■ TO DO ■
Could the data below be printed out exactly, with the pictures left out?

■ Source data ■
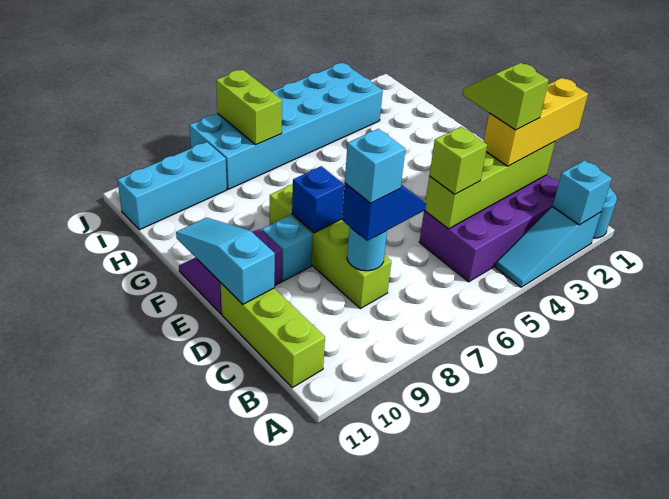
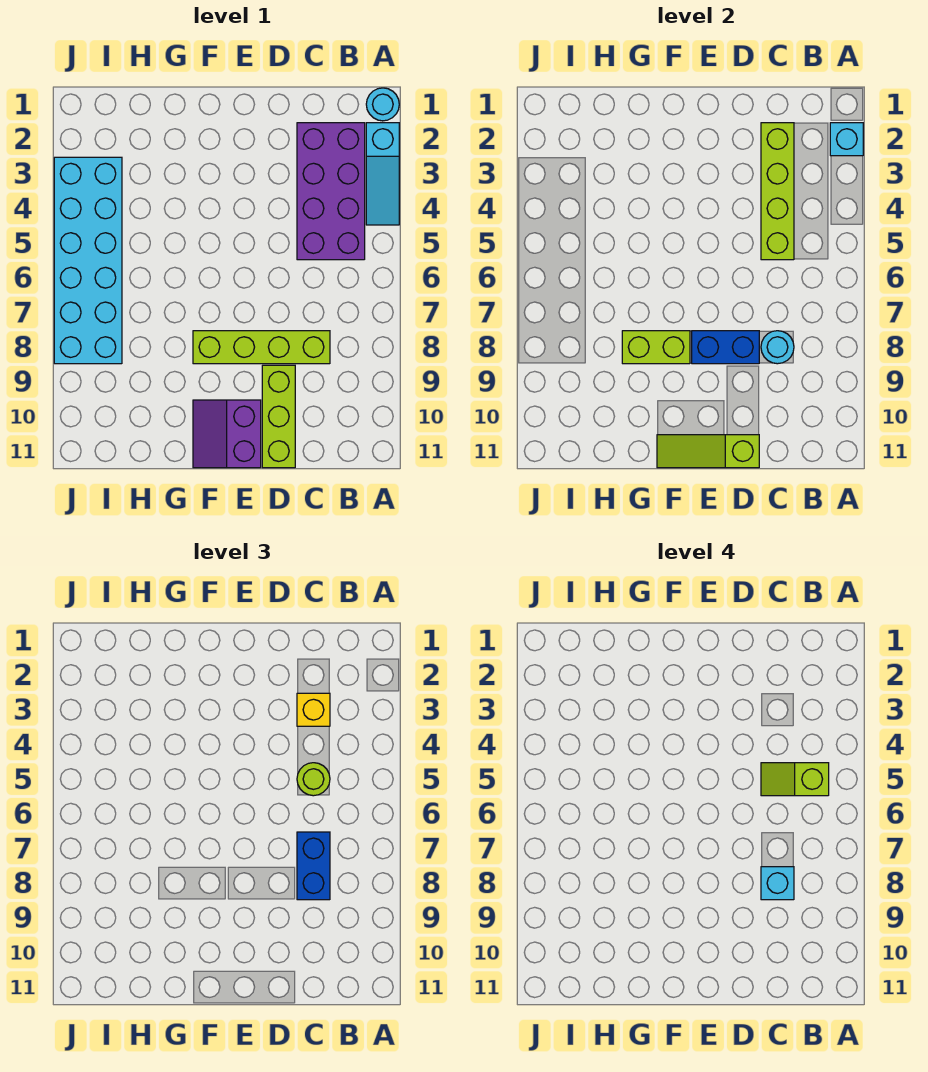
lime 1x3 brick [220,283,325,388] -> lime 1x3 brick turned to [262,365,295,468]
yellow 1x3 brick [484,78,588,166] -> yellow 1x1 brick [297,693,330,726]
lime 1x2 slope [463,63,549,130] -> lime 1x2 slope moved to [761,763,829,796]
lime 1x1 brick [429,127,487,194] -> lime 1x1 round brick [297,763,330,796]
blue 1x2 slope [342,183,426,241] -> blue 1x2 brick [297,832,330,900]
cyan 1x3 slope [176,218,275,304] -> lime 1x3 slope [657,435,759,468]
blue 1x1 brick [292,166,344,233] -> blue 1x2 brick [692,331,759,364]
cyan 1x1 brick [262,215,313,281] -> none
lime 1x2 brick [216,70,282,145] -> lime 1x2 brick moved to [622,331,690,364]
cyan 1x3 brick [118,142,227,230] -> none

■ ANSWER TO THE EXERCISE ■
lime 1x3 brick [220,283,325,388] -> lime 1x3 brick turned to [262,365,295,468]
yellow 1x3 brick [484,78,588,166] -> yellow 1x1 brick [297,693,330,726]
lime 1x2 slope [463,63,549,130] -> lime 1x2 slope moved to [761,763,829,796]
lime 1x1 brick [429,127,487,194] -> lime 1x1 round brick [297,763,330,796]
blue 1x2 slope [342,183,426,241] -> blue 1x2 brick [297,832,330,900]
cyan 1x3 slope [176,218,275,304] -> lime 1x3 slope [657,435,759,468]
blue 1x1 brick [292,166,344,233] -> blue 1x2 brick [692,331,759,364]
cyan 1x1 brick [262,215,313,281] -> none
lime 1x2 brick [216,70,282,145] -> lime 1x2 brick moved to [622,331,690,364]
cyan 1x3 brick [118,142,227,230] -> none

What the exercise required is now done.